» **Assigned task**
Look over the lines below. Report each one that includes the string "none".

» **Source records**
+ + + + + + +

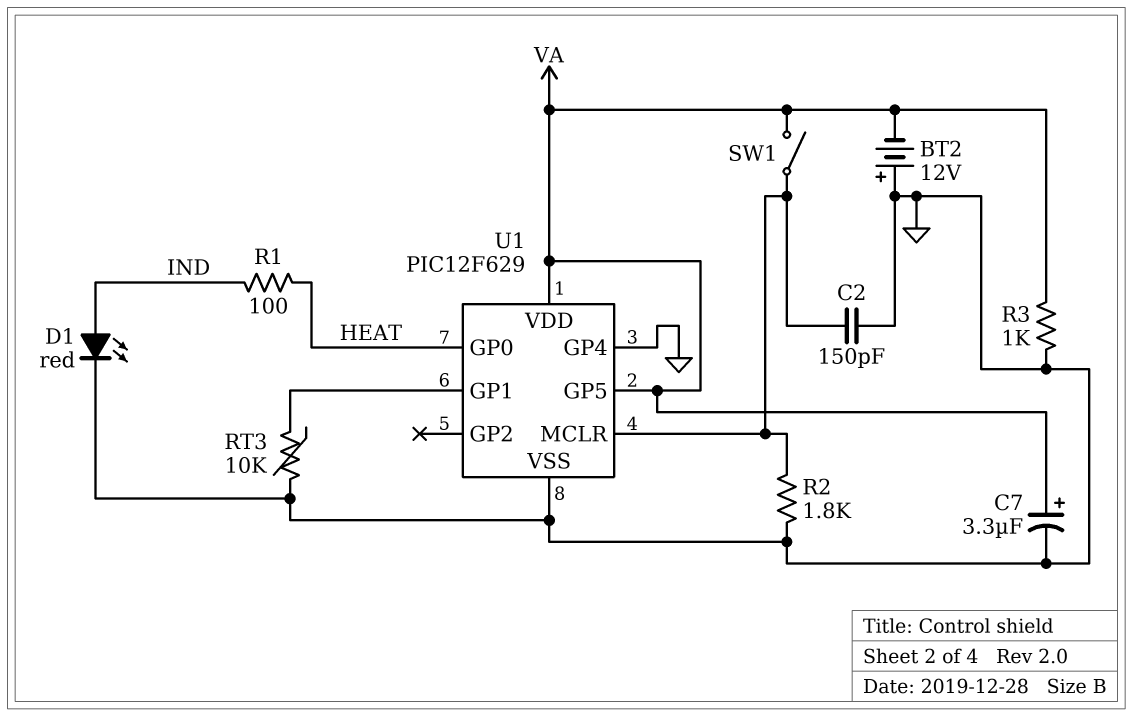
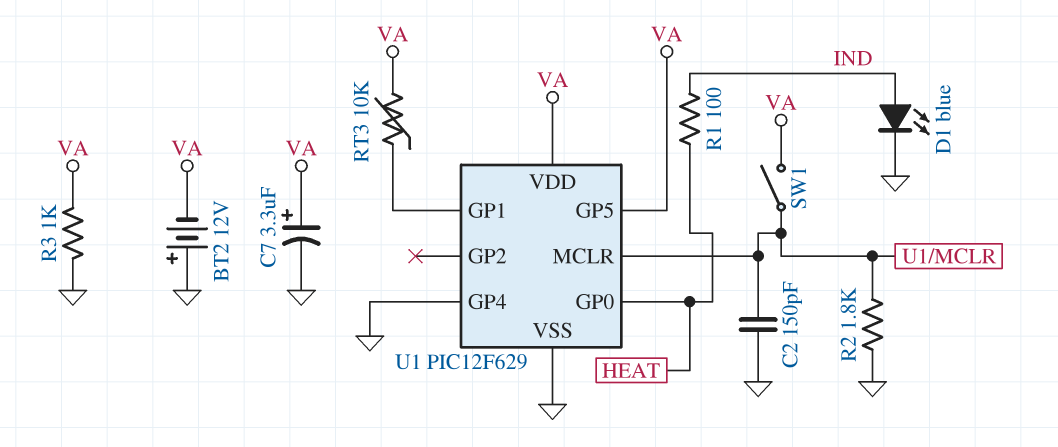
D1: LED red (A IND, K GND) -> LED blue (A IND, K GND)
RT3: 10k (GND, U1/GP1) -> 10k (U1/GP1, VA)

+ + + + + + +

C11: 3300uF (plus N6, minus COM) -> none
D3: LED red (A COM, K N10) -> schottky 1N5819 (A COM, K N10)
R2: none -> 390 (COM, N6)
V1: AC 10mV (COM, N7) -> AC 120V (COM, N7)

+ + + + + + +

» **Exercise result**
C11: 3300uF (plus N6, minus COM) -> none
R2: none -> 390 (COM, N6)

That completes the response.